[Exercise directions]
This task calls for copying each line below that contains "turquoise".

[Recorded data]

↓

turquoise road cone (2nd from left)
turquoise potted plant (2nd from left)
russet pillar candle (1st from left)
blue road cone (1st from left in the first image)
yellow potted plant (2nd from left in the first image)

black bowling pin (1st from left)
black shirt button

↑
↓

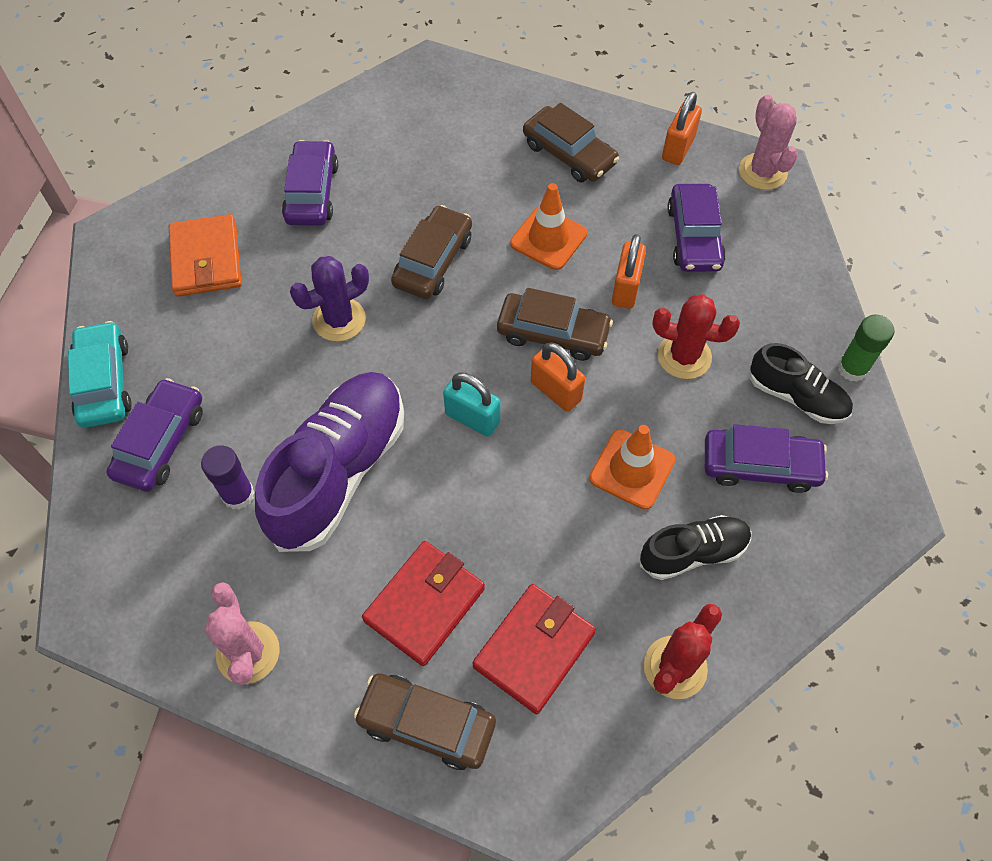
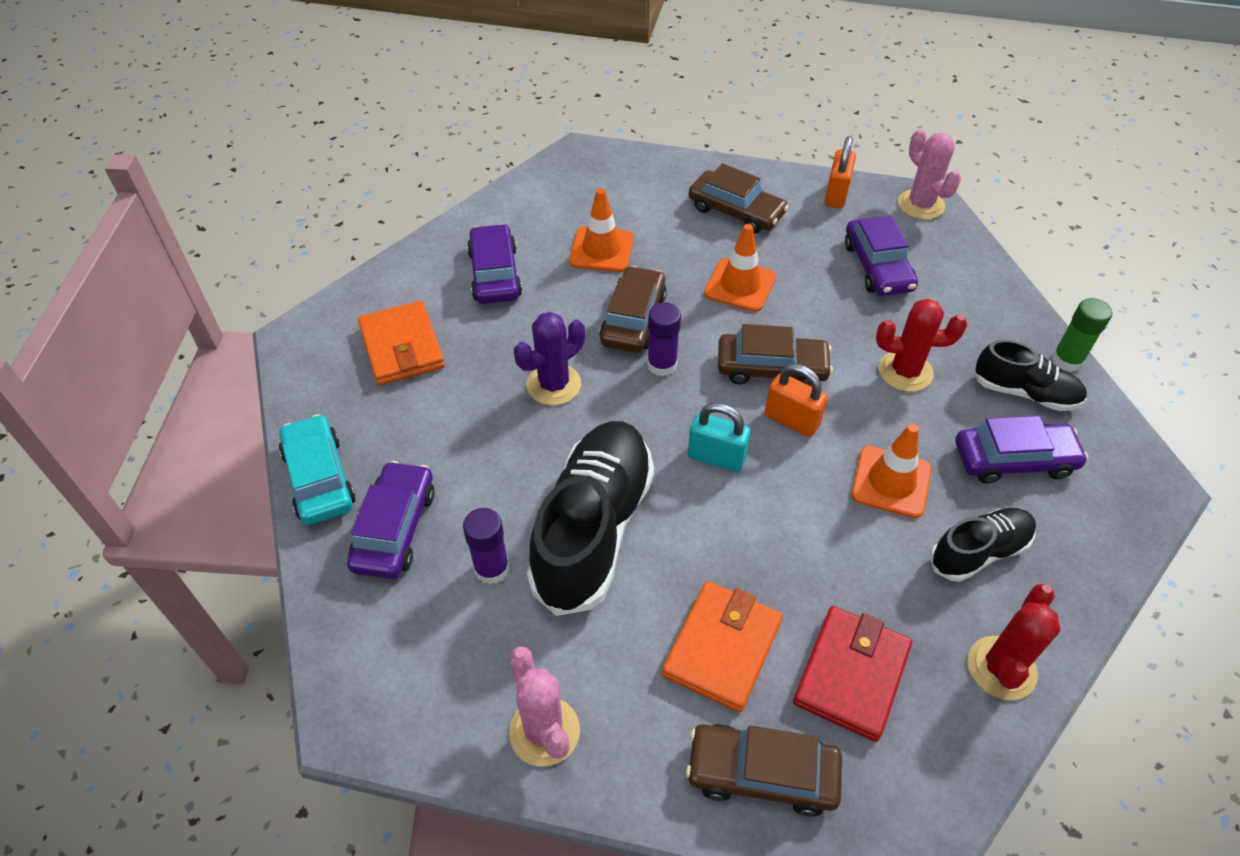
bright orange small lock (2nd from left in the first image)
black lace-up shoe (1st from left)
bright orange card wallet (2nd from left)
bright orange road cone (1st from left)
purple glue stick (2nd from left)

↑

[Task output]
turquoise road cone (2nd from left)
turquoise potted plant (2nd from left)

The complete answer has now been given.